- Opening Delimiter -

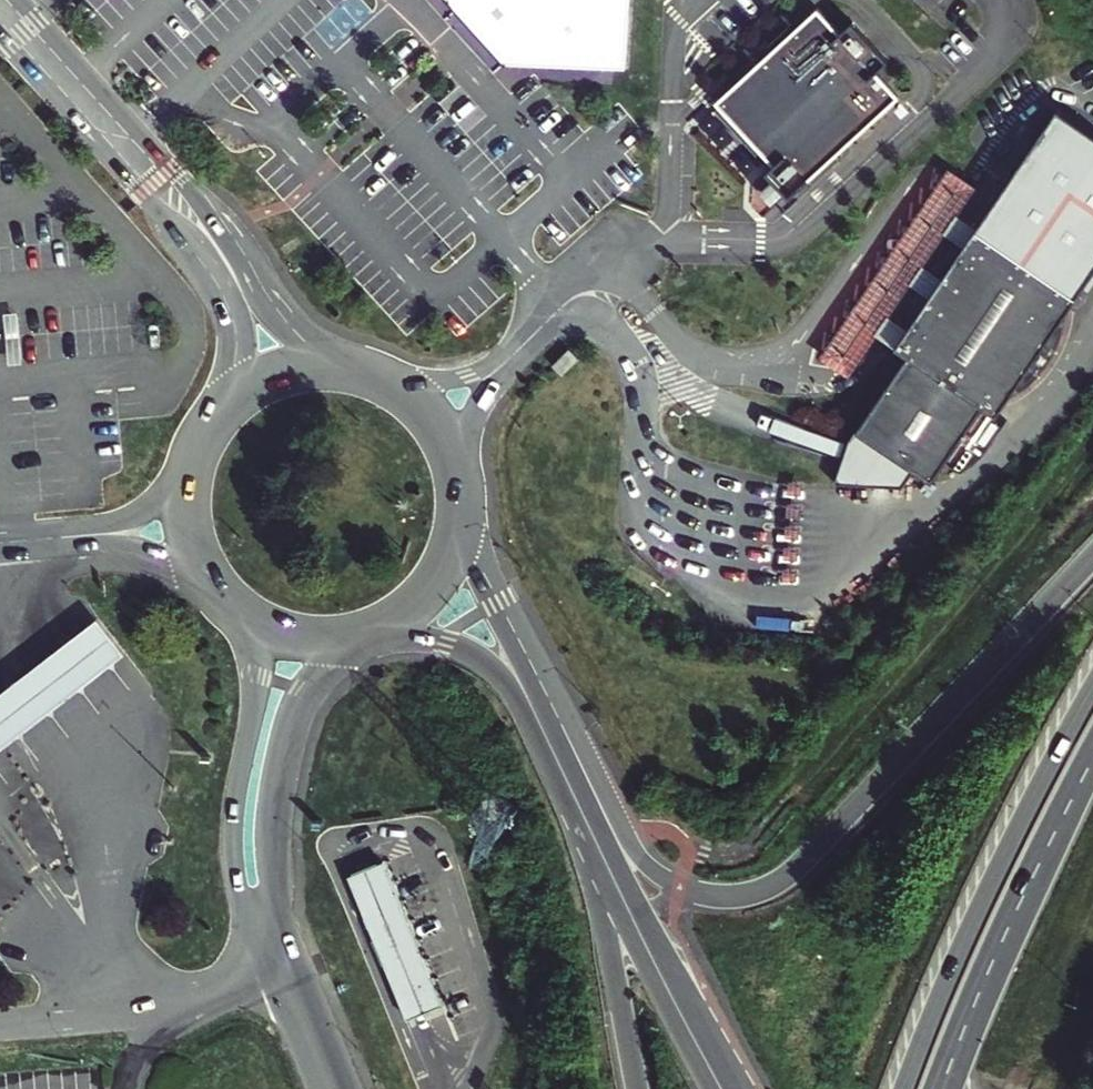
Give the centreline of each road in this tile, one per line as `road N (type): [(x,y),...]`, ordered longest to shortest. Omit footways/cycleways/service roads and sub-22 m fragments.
road 1 (trunk): [(1092,556),(803,864),(761,892),(721,899),(662,877),(629,843),(567,737)]
road 2 (tertiary): [(355,367),(324,354),(276,314),(194,193),(20,0)]
road 3 (residential): [(234,607),(257,691),(238,799),(236,865),(318,1088)]
road 4 (residential): [(354,1088),(278,901),(266,842),(288,713),(338,640)]
road 5 (tertiary): [(0,35),(215,275),(229,356),(211,424)]
road 6 (trunk): [(1092,690),(996,875),(905,1088)]
road 7 (tertiary): [(738,1088),(616,857),(567,737)]
road 8 (tertiary): [(360,636),(421,638),(484,664),(521,710),(580,831)]
road 9 (tertiary): [(580,831),(710,1088)]
road 10 (trunk): [(580,831),(637,1088)]
road 11 (tertiary): [(567,737),(501,605),(463,502)]
road 12 (trunk): [(931,1088),(1013,900)]
road 13 (tertiary): [(211,424),(191,465),(186,509),(196,553),(234,607)]
road 14 (trunk): [(950,1088),(1013,900)]
road 15 (tertiary): [(463,502),(455,456),(433,416),(398,385),(355,367)]
road 16 (tertiary): [(360,636),(401,618),(434,588),(456,548),(463,502)]
road 17 (trunk): [(1013,900),(1092,742)]
road 18 (tertiary): [(355,367),(308,365),(263,378),(211,424)]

- Closing Delimiter -

→ PROBLEM DETAILS:
When you output the entries, keep each line exactly as it is and leave out any pictures.

→ ANSWER SPACE:
Give the centreline of each road in this tile, one per line as `road N (type): [(x,y),...]`, ordered longest to shortest. Omit footways/cycleways/service roads and sub-22 m fragments.
road 1 (trunk): [(1092,556),(803,864),(761,892),(721,899),(662,877),(629,843),(567,737)]
road 2 (tertiary): [(355,367),(324,354),(276,314),(194,193),(20,0)]
road 3 (residential): [(234,607),(257,691),(238,799),(236,865),(318,1088)]
road 4 (residential): [(354,1088),(278,901),(266,842),(288,713),(338,640)]
road 5 (tertiary): [(0,35),(215,275),(229,356),(211,424)]
road 6 (trunk): [(1092,690),(996,875),(905,1088)]
road 7 (tertiary): [(738,1088),(616,857),(567,737)]
road 8 (tertiary): [(360,636),(421,638),(484,664),(521,710),(580,831)]
road 9 (tertiary): [(580,831),(710,1088)]
road 10 (trunk): [(580,831),(637,1088)]
road 11 (tertiary): [(567,737),(501,605),(463,502)]
road 12 (trunk): [(931,1088),(1013,900)]
road 13 (tertiary): [(211,424),(191,465),(186,509),(196,553),(234,607)]
road 14 (trunk): [(950,1088),(1013,900)]
road 15 (tertiary): [(463,502),(455,456),(433,416),(398,385),(355,367)]
road 16 (tertiary): [(360,636),(401,618),(434,588),(456,548),(463,502)]
road 17 (trunk): [(1013,900),(1092,742)]
road 18 (tertiary): [(355,367),(308,365),(263,378),(211,424)]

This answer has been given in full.